---- EXERCISE MATERIAL

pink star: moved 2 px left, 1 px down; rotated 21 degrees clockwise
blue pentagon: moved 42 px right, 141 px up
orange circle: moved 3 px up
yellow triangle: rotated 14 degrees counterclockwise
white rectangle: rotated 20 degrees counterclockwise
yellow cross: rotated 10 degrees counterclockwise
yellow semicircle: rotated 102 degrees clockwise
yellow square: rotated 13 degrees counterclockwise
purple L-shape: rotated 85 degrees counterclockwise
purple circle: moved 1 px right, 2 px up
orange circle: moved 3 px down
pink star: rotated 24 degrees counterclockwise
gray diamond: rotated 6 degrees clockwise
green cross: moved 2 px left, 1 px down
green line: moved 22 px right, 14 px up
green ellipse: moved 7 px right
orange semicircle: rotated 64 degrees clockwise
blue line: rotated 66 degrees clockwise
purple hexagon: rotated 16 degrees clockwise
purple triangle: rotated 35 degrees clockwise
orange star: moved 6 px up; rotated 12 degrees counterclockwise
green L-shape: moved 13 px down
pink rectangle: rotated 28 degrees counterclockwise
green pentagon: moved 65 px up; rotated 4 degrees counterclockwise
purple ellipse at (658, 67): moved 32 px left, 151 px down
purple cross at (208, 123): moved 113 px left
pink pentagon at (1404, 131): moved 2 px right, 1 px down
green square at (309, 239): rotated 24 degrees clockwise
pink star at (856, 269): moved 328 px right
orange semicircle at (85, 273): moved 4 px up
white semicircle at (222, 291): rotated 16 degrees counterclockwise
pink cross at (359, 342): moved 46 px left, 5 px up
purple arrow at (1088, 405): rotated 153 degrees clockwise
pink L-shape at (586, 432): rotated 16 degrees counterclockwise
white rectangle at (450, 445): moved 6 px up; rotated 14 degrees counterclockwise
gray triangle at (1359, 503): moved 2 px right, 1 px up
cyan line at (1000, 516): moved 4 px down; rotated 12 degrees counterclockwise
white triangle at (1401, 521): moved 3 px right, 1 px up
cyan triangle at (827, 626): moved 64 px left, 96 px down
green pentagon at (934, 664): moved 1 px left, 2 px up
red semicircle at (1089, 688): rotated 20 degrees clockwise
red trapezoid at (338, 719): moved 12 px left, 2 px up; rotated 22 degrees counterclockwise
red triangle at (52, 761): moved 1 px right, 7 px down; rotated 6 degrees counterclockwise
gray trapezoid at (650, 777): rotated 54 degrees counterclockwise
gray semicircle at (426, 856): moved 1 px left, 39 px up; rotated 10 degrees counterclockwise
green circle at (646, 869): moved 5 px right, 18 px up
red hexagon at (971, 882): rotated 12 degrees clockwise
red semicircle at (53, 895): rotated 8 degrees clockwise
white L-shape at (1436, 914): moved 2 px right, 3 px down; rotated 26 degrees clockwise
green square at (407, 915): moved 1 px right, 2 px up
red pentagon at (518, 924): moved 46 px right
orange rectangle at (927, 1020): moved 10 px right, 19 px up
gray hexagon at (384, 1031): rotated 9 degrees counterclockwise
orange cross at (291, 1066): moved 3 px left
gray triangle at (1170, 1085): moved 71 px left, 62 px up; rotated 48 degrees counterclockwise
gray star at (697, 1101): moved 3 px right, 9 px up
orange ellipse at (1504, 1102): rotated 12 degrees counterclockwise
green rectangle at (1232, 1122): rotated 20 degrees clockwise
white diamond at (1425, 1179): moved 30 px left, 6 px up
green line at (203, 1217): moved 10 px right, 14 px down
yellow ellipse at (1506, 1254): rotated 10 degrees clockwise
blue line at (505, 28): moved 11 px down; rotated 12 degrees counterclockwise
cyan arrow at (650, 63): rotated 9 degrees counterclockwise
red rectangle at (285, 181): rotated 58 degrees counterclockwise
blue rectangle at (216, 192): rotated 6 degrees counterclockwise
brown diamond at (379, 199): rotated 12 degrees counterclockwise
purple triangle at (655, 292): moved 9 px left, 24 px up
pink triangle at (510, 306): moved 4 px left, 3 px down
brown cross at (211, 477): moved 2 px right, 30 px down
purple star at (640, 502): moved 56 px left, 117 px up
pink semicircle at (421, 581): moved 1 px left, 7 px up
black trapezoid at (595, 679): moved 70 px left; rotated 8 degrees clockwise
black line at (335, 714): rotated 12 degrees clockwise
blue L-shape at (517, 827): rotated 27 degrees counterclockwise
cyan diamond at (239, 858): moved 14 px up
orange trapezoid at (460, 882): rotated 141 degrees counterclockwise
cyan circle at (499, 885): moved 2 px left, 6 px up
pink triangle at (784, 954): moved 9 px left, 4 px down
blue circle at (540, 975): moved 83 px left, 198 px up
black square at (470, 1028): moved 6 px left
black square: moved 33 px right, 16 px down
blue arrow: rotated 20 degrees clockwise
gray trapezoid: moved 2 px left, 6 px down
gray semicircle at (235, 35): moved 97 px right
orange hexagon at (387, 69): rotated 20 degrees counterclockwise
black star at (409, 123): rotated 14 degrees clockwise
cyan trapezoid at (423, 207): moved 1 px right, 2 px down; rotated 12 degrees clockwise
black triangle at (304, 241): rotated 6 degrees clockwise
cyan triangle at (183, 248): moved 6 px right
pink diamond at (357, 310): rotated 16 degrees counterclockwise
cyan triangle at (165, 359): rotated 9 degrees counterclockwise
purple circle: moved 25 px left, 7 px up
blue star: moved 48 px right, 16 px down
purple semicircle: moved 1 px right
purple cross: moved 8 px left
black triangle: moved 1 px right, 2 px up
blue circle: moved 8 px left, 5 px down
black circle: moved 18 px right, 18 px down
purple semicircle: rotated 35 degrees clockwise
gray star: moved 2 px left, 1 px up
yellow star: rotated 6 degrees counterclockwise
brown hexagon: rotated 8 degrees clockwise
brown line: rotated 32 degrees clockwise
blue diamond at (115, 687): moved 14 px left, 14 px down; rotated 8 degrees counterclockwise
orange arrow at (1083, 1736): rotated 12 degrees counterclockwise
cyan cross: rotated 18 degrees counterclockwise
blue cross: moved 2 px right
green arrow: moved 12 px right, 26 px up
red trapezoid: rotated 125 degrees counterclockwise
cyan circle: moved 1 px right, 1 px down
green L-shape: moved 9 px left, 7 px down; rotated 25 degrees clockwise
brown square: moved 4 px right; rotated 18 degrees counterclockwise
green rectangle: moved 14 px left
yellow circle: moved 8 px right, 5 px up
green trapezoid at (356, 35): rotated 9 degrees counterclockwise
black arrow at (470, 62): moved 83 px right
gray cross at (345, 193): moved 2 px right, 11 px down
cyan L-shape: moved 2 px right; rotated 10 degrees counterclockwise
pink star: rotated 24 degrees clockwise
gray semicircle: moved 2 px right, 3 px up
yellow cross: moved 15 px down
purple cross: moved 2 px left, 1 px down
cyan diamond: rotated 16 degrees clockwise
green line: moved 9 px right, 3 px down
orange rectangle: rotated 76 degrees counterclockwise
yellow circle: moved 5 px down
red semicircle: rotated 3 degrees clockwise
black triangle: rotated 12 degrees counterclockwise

--------

TASK INSTRUCTIONS:
Copy the listing exactly.

EXERCISE ANSWER:
pink star: moved 2 px left, 1 px down; rotated 21 degrees clockwise
blue pentagon: moved 42 px right, 141 px up
orange circle: moved 3 px up
yellow triangle: rotated 14 degrees counterclockwise
white rectangle: rotated 20 degrees counterclockwise
yellow cross: rotated 10 degrees counterclockwise
yellow semicircle: rotated 102 degrees clockwise
yellow square: rotated 13 degrees counterclockwise
purple L-shape: rotated 85 degrees counterclockwise
purple circle: moved 1 px right, 2 px up
orange circle: moved 3 px down
pink star: rotated 24 degrees counterclockwise
gray diamond: rotated 6 degrees clockwise
green cross: moved 2 px left, 1 px down
green line: moved 22 px right, 14 px up
green ellipse: moved 7 px right
orange semicircle: rotated 64 degrees clockwise
blue line: rotated 66 degrees clockwise
purple hexagon: rotated 16 degrees clockwise
purple triangle: rotated 35 degrees clockwise
orange star: moved 6 px up; rotated 12 degrees counterclockwise
green L-shape: moved 13 px down
pink rectangle: rotated 28 degrees counterclockwise
green pentagon: moved 65 px up; rotated 4 degrees counterclockwise
purple ellipse at (658, 67): moved 32 px left, 151 px down
purple cross at (208, 123): moved 113 px left
pink pentagon at (1404, 131): moved 2 px right, 1 px down
green square at (309, 239): rotated 24 degrees clockwise
pink star at (856, 269): moved 328 px right
orange semicircle at (85, 273): moved 4 px up
white semicircle at (222, 291): rotated 16 degrees counterclockwise
pink cross at (359, 342): moved 46 px left, 5 px up
purple arrow at (1088, 405): rotated 153 degrees clockwise
pink L-shape at (586, 432): rotated 16 degrees counterclockwise
white rectangle at (450, 445): moved 6 px up; rotated 14 degrees counterclockwise
gray triangle at (1359, 503): moved 2 px right, 1 px up
cyan line at (1000, 516): moved 4 px down; rotated 12 degrees counterclockwise
white triangle at (1401, 521): moved 3 px right, 1 px up
cyan triangle at (827, 626): moved 64 px left, 96 px down
green pentagon at (934, 664): moved 1 px left, 2 px up
red semicircle at (1089, 688): rotated 20 degrees clockwise
red trapezoid at (338, 719): moved 12 px left, 2 px up; rotated 22 degrees counterclockwise
red triangle at (52, 761): moved 1 px right, 7 px down; rotated 6 degrees counterclockwise
gray trapezoid at (650, 777): rotated 54 degrees counterclockwise
gray semicircle at (426, 856): moved 1 px left, 39 px up; rotated 10 degrees counterclockwise
green circle at (646, 869): moved 5 px right, 18 px up
red hexagon at (971, 882): rotated 12 degrees clockwise
red semicircle at (53, 895): rotated 8 degrees clockwise
white L-shape at (1436, 914): moved 2 px right, 3 px down; rotated 26 degrees clockwise
green square at (407, 915): moved 1 px right, 2 px up
red pentagon at (518, 924): moved 46 px right
orange rectangle at (927, 1020): moved 10 px right, 19 px up
gray hexagon at (384, 1031): rotated 9 degrees counterclockwise
orange cross at (291, 1066): moved 3 px left
gray triangle at (1170, 1085): moved 71 px left, 62 px up; rotated 48 degrees counterclockwise
gray star at (697, 1101): moved 3 px right, 9 px up
orange ellipse at (1504, 1102): rotated 12 degrees counterclockwise
green rectangle at (1232, 1122): rotated 20 degrees clockwise
white diamond at (1425, 1179): moved 30 px left, 6 px up
green line at (203, 1217): moved 10 px right, 14 px down
yellow ellipse at (1506, 1254): rotated 10 degrees clockwise
blue line at (505, 28): moved 11 px down; rotated 12 degrees counterclockwise
cyan arrow at (650, 63): rotated 9 degrees counterclockwise
red rectangle at (285, 181): rotated 58 degrees counterclockwise
blue rectangle at (216, 192): rotated 6 degrees counterclockwise
brown diamond at (379, 199): rotated 12 degrees counterclockwise
purple triangle at (655, 292): moved 9 px left, 24 px up
pink triangle at (510, 306): moved 4 px left, 3 px down
brown cross at (211, 477): moved 2 px right, 30 px down
purple star at (640, 502): moved 56 px left, 117 px up
pink semicircle at (421, 581): moved 1 px left, 7 px up
black trapezoid at (595, 679): moved 70 px left; rotated 8 degrees clockwise
black line at (335, 714): rotated 12 degrees clockwise
blue L-shape at (517, 827): rotated 27 degrees counterclockwise
cyan diamond at (239, 858): moved 14 px up
orange trapezoid at (460, 882): rotated 141 degrees counterclockwise
cyan circle at (499, 885): moved 2 px left, 6 px up
pink triangle at (784, 954): moved 9 px left, 4 px down
blue circle at (540, 975): moved 83 px left, 198 px up
black square at (470, 1028): moved 6 px left
black square: moved 33 px right, 16 px down
blue arrow: rotated 20 degrees clockwise
gray trapezoid: moved 2 px left, 6 px down
gray semicircle at (235, 35): moved 97 px right
orange hexagon at (387, 69): rotated 20 degrees counterclockwise
black star at (409, 123): rotated 14 degrees clockwise
cyan trapezoid at (423, 207): moved 1 px right, 2 px down; rotated 12 degrees clockwise
black triangle at (304, 241): rotated 6 degrees clockwise
cyan triangle at (183, 248): moved 6 px right
pink diamond at (357, 310): rotated 16 degrees counterclockwise
cyan triangle at (165, 359): rotated 9 degrees counterclockwise
purple circle: moved 25 px left, 7 px up
blue star: moved 48 px right, 16 px down
purple semicircle: moved 1 px right
purple cross: moved 8 px left
black triangle: moved 1 px right, 2 px up
blue circle: moved 8 px left, 5 px down
black circle: moved 18 px right, 18 px down
purple semicircle: rotated 35 degrees clockwise
gray star: moved 2 px left, 1 px up
yellow star: rotated 6 degrees counterclockwise
brown hexagon: rotated 8 degrees clockwise
brown line: rotated 32 degrees clockwise
blue diamond at (115, 687): moved 14 px left, 14 px down; rotated 8 degrees counterclockwise
orange arrow at (1083, 1736): rotated 12 degrees counterclockwise
cyan cross: rotated 18 degrees counterclockwise
blue cross: moved 2 px right
green arrow: moved 12 px right, 26 px up
red trapezoid: rotated 125 degrees counterclockwise
cyan circle: moved 1 px right, 1 px down
green L-shape: moved 9 px left, 7 px down; rotated 25 degrees clockwise
brown square: moved 4 px right; rotated 18 degrees counterclockwise
green rectangle: moved 14 px left
yellow circle: moved 8 px right, 5 px up
green trapezoid at (356, 35): rotated 9 degrees counterclockwise
black arrow at (470, 62): moved 83 px right
gray cross at (345, 193): moved 2 px right, 11 px down
cyan L-shape: moved 2 px right; rotated 10 degrees counterclockwise
pink star: rotated 24 degrees clockwise
gray semicircle: moved 2 px right, 3 px up
yellow cross: moved 15 px down
purple cross: moved 2 px left, 1 px down
cyan diamond: rotated 16 degrees clockwise
green line: moved 9 px right, 3 px down
orange rectangle: rotated 76 degrees counterclockwise
yellow circle: moved 5 px down
red semicircle: rotated 3 degrees clockwise
black triangle: rotated 12 degrees counterclockwise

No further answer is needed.